**Supplied information**
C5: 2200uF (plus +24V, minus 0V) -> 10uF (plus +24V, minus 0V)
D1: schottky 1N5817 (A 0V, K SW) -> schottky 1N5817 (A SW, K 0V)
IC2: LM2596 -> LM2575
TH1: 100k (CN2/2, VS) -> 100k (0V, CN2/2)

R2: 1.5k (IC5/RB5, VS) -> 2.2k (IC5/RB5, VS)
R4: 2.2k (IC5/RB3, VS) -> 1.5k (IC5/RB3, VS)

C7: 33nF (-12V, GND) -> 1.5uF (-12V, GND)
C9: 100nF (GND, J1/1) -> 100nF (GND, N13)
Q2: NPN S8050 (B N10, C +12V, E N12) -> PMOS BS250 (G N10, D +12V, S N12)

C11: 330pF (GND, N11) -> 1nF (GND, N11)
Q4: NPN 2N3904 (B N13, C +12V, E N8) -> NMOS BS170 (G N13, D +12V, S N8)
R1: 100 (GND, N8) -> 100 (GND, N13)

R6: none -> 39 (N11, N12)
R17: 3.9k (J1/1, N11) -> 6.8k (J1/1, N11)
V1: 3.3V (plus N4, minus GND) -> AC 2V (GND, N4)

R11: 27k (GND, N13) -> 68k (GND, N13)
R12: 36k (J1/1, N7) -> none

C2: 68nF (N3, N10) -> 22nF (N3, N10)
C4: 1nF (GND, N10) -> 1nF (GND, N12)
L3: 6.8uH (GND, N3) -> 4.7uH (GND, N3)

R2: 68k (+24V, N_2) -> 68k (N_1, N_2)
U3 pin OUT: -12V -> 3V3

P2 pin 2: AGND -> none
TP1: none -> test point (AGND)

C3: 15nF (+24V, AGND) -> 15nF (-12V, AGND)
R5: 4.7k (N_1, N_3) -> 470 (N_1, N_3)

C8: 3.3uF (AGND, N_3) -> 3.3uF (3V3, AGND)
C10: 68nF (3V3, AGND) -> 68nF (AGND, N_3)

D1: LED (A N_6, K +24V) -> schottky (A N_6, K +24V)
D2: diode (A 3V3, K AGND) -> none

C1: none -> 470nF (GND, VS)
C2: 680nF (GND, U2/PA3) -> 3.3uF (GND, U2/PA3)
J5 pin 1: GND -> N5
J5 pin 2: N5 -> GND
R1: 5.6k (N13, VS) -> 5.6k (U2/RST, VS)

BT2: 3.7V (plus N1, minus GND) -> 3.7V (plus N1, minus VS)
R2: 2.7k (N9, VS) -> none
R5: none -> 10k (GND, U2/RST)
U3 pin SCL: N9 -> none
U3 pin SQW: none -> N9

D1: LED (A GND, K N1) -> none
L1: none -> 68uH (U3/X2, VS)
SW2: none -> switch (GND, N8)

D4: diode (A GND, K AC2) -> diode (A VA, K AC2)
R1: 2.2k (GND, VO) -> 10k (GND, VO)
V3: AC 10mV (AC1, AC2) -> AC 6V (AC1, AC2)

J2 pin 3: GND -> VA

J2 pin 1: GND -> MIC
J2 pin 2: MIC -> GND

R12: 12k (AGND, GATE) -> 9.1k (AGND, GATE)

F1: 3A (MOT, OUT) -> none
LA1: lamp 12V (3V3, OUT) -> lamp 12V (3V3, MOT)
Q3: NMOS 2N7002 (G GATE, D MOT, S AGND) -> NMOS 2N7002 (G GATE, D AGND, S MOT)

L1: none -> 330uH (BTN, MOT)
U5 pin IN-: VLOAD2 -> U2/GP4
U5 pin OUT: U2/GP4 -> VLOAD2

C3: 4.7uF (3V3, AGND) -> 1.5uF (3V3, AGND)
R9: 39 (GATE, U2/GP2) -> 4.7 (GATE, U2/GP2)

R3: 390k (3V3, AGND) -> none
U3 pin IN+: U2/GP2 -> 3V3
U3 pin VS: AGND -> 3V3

**What the task asks**
Take the lines above from the first through the one containing "Q3: NMOS 2N7002" and reproduce them exactly; include nothing else.

**Result for this exercise**
C5: 2200uF (plus +24V, minus 0V) -> 10uF (plus +24V, minus 0V)
D1: schottky 1N5817 (A 0V, K SW) -> schottky 1N5817 (A SW, K 0V)
IC2: LM2596 -> LM2575
TH1: 100k (CN2/2, VS) -> 100k (0V, CN2/2)

R2: 1.5k (IC5/RB5, VS) -> 2.2k (IC5/RB5, VS)
R4: 2.2k (IC5/RB3, VS) -> 1.5k (IC5/RB3, VS)

C7: 33nF (-12V, GND) -> 1.5uF (-12V, GND)
C9: 100nF (GND, J1/1) -> 100nF (GND, N13)
Q2: NPN S8050 (B N10, C +12V, E N12) -> PMOS BS250 (G N10, D +12V, S N12)

C11: 330pF (GND, N11) -> 1nF (GND, N11)
Q4: NPN 2N3904 (B N13, C +12V, E N8) -> NMOS BS170 (G N13, D +12V, S N8)
R1: 100 (GND, N8) -> 100 (GND, N13)

R6: none -> 39 (N11, N12)
R17: 3.9k (J1/1, N11) -> 6.8k (J1/1, N11)
V1: 3.3V (plus N4, minus GND) -> AC 2V (GND, N4)

R11: 27k (GND, N13) -> 68k (GND, N13)
R12: 36k (J1/1, N7) -> none

C2: 68nF (N3, N10) -> 22nF (N3, N10)
C4: 1nF (GND, N10) -> 1nF (GND, N12)
L3: 6.8uH (GND, N3) -> 4.7uH (GND, N3)

R2: 68k (+24V, N_2) -> 68k (N_1, N_2)
U3 pin OUT: -12V -> 3V3

P2 pin 2: AGND -> none
TP1: none -> test point (AGND)

C3: 15nF (+24V, AGND) -> 15nF (-12V, AGND)
R5: 4.7k (N_1, N_3) -> 470 (N_1, N_3)

C8: 3.3uF (AGND, N_3) -> 3.3uF (3V3, AGND)
C10: 68nF (3V3, AGND) -> 68nF (AGND, N_3)

D1: LED (A N_6, K +24V) -> schottky (A N_6, K +24V)
D2: diode (A 3V3, K AGND) -> none

C1: none -> 470nF (GND, VS)
C2: 680nF (GND, U2/PA3) -> 3.3uF (GND, U2/PA3)
J5 pin 1: GND -> N5
J5 pin 2: N5 -> GND
R1: 5.6k (N13, VS) -> 5.6k (U2/RST, VS)

BT2: 3.7V (plus N1, minus GND) -> 3.7V (plus N1, minus VS)
R2: 2.7k (N9, VS) -> none
R5: none -> 10k (GND, U2/RST)
U3 pin SCL: N9 -> none
U3 pin SQW: none -> N9

D1: LED (A GND, K N1) -> none
L1: none -> 68uH (U3/X2, VS)
SW2: none -> switch (GND, N8)

D4: diode (A GND, K AC2) -> diode (A VA, K AC2)
R1: 2.2k (GND, VO) -> 10k (GND, VO)
V3: AC 10mV (AC1, AC2) -> AC 6V (AC1, AC2)

J2 pin 3: GND -> VA

J2 pin 1: GND -> MIC
J2 pin 2: MIC -> GND

R12: 12k (AGND, GATE) -> 9.1k (AGND, GATE)

F1: 3A (MOT, OUT) -> none
LA1: lamp 12V (3V3, OUT) -> lamp 12V (3V3, MOT)
Q3: NMOS 2N7002 (G GATE, D MOT, S AGND) -> NMOS 2N7002 (G GATE, D AGND, S MOT)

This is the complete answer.